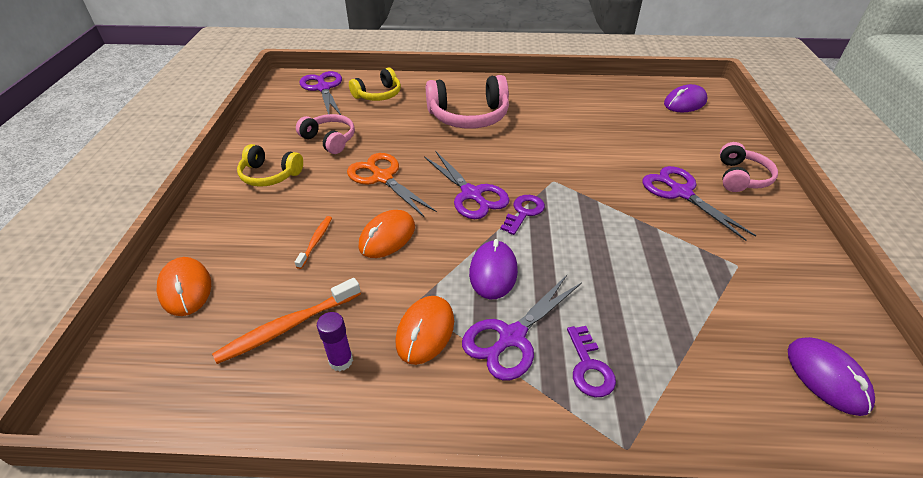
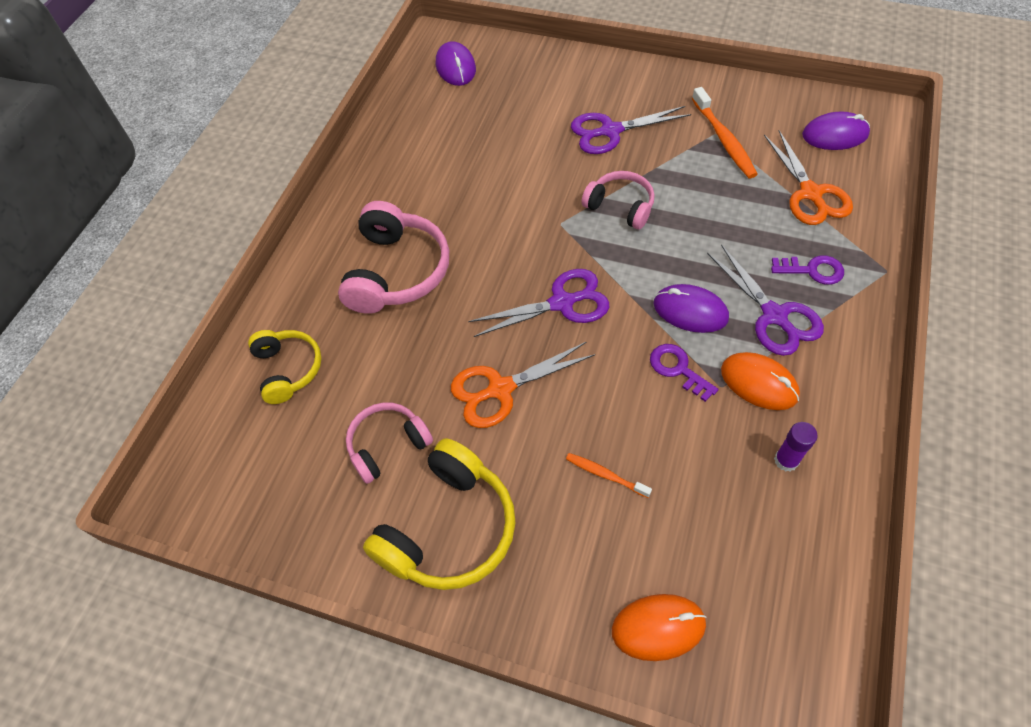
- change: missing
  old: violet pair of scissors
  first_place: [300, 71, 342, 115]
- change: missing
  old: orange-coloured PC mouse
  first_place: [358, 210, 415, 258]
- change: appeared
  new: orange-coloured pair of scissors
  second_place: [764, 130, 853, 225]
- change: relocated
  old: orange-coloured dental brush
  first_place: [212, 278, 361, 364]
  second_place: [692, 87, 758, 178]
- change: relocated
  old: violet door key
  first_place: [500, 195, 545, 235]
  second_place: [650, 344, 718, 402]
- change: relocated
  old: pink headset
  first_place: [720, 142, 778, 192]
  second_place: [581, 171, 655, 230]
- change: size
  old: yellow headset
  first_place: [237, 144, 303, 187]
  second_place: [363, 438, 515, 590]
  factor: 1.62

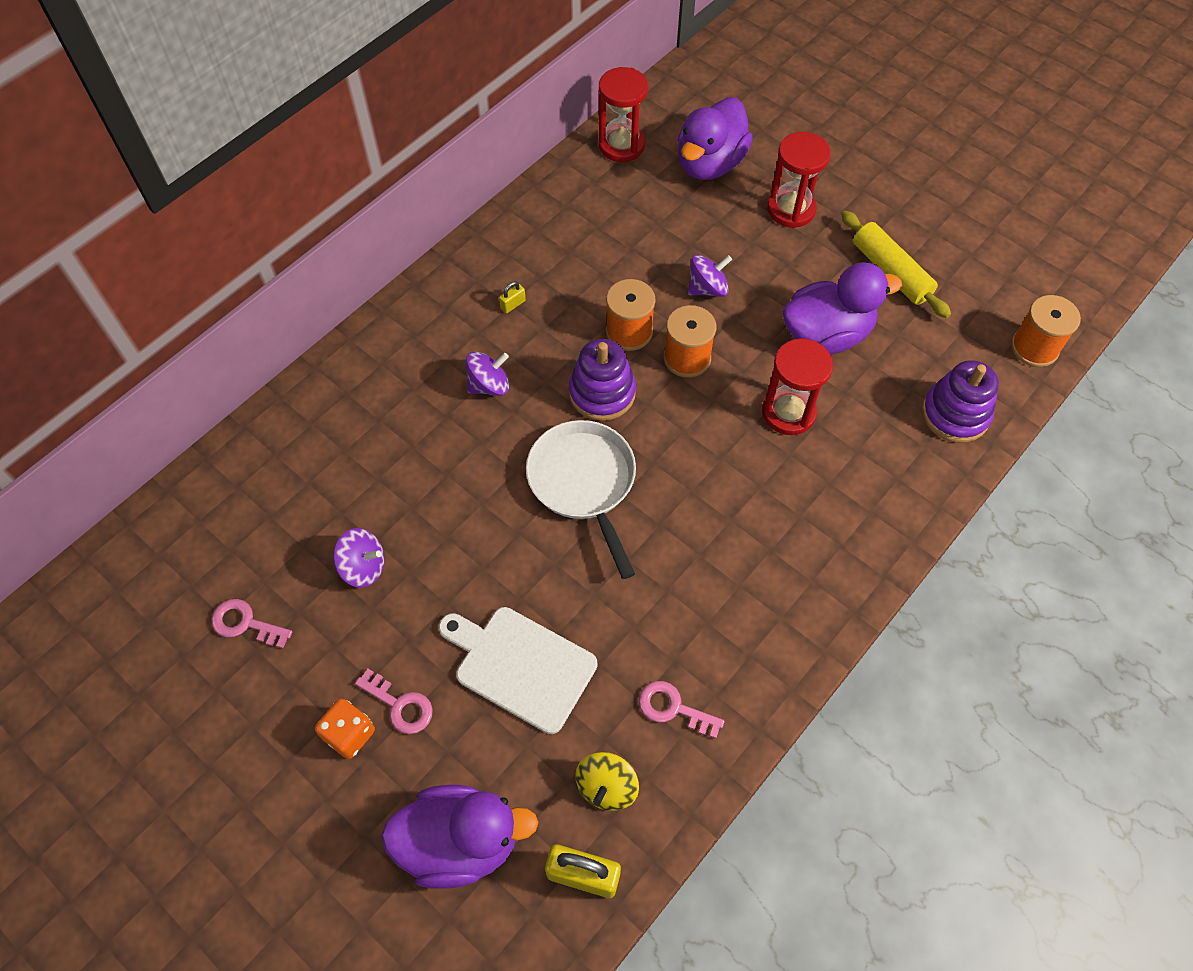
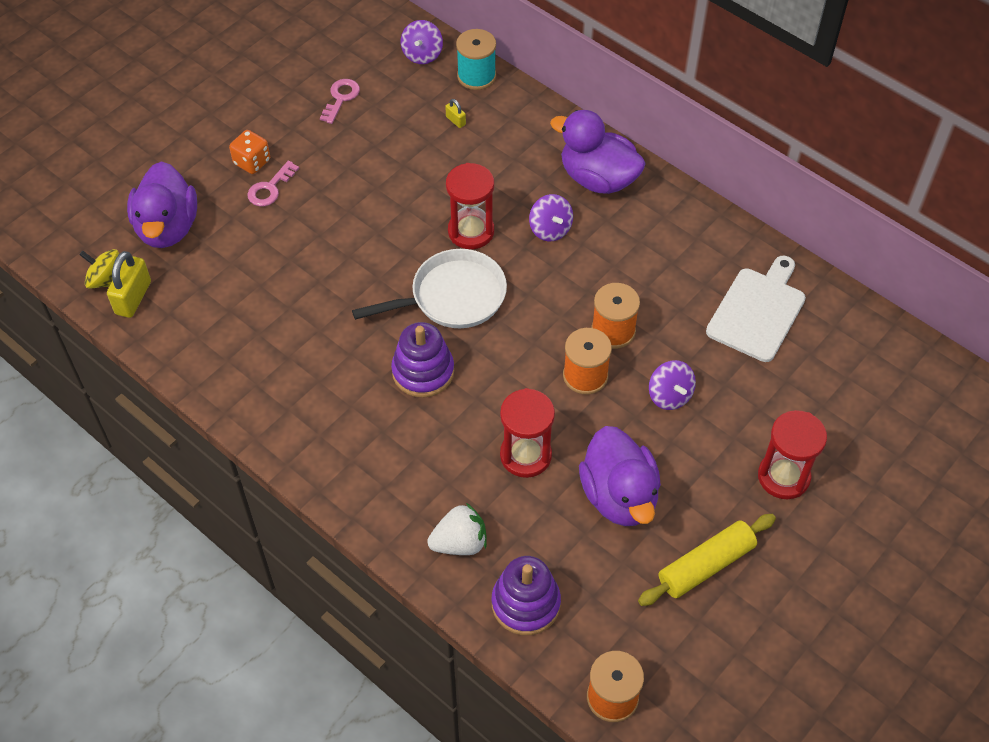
- change: missing
  old: pink door key
  first_place: [639, 681, 725, 739]
- change: appeared
  new: white toy strawberry
  second_place: [427, 503, 487, 555]
- change: appeared
  new: turquoise reel of thread
  second_place: [456, 29, 496, 90]
- change: relocated
  old: violet spinning top
  first_place: [333, 528, 384, 588]
  second_place: [401, 20, 443, 64]
- change: relocated
  old: white cutting board
  first_place: [439, 607, 598, 734]
  second_place: [706, 256, 806, 362]
- change: relocated
  old: yellow padlock
  first_place: [499, 281, 526, 313]
  second_place: [445, 99, 466, 128]
- change: relocated
  old: violet stacking toy
  first_place: [569, 339, 636, 421]
  second_place: [391, 322, 454, 398]
- change: relocated
  old: yellow spinning top
  first_place: [575, 752, 639, 811]
  second_place: [79, 249, 119, 289]
- change: relocated
  old: red sand timer
  first_place: [599, 67, 648, 162]
  second_place: [446, 163, 494, 249]
- change: relocated
  old: violet duck
  first_place: [678, 97, 753, 180]
  second_place: [550, 110, 646, 194]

◆ **TASK ITEM**: Find all the lines containing "coloured" in the material, then copy them.

◆ **THE ANSWER**:
  old: orange-coloured PC mouse
  new: orange-coloured pair of scissors
  old: orange-coloured dental brush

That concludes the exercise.